:: What is needed ::
Every line that contains the word "royal" is to be copied from the listing.

────────────────────

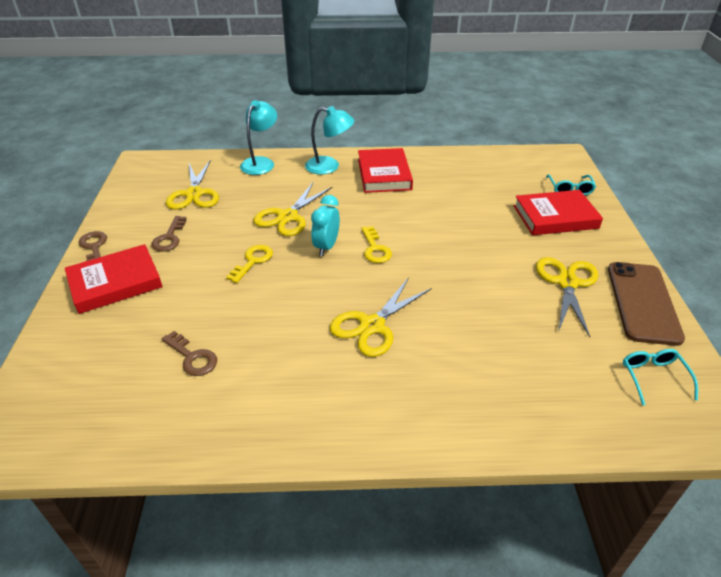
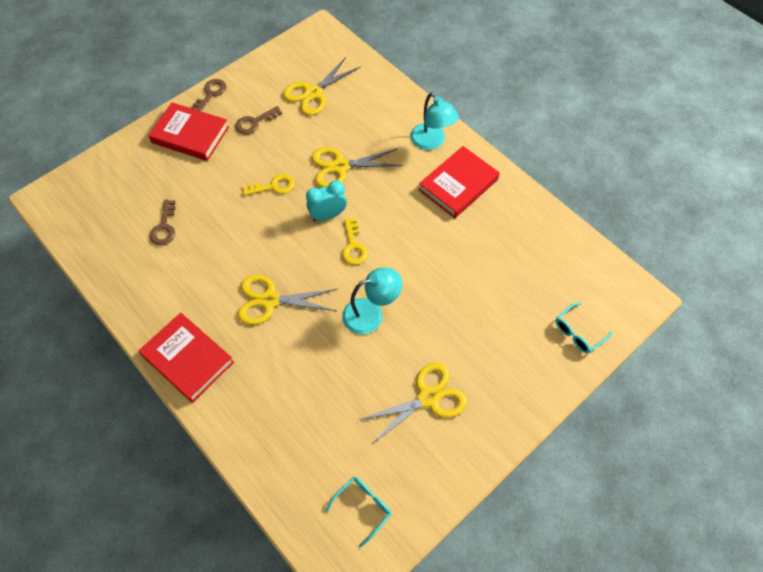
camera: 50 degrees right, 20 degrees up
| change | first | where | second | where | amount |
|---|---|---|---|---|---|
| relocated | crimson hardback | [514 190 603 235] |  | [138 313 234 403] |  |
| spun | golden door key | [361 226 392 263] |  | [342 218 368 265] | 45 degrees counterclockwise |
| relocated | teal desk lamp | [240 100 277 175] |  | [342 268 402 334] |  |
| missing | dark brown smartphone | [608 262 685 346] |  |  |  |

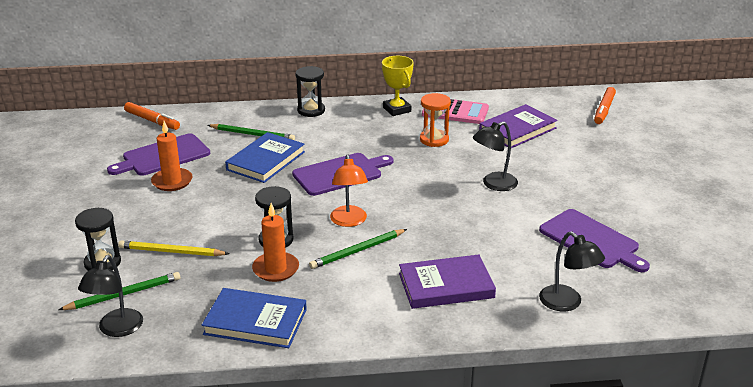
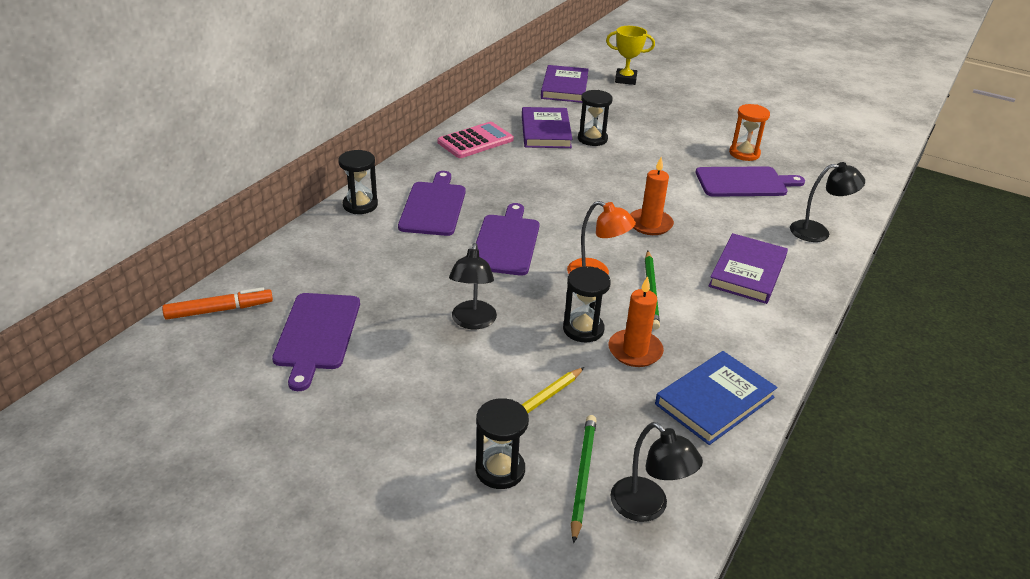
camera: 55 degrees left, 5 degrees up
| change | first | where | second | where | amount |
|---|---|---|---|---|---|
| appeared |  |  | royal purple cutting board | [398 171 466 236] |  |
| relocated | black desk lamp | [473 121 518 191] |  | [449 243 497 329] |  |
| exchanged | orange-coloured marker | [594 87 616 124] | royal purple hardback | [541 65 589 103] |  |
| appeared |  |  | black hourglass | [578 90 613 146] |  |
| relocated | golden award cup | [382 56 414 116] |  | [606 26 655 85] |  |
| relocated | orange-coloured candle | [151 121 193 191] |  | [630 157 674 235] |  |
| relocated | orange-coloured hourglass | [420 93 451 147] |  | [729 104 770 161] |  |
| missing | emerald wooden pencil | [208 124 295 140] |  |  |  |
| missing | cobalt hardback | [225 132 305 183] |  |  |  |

────────────────────

:: Output below ::
| appeared |  |  | royal purple cutting board | [398 171 466 236] |  |
| exchanged | orange-coloured marker | [594 87 616 124] | royal purple hardback | [541 65 589 103] |  |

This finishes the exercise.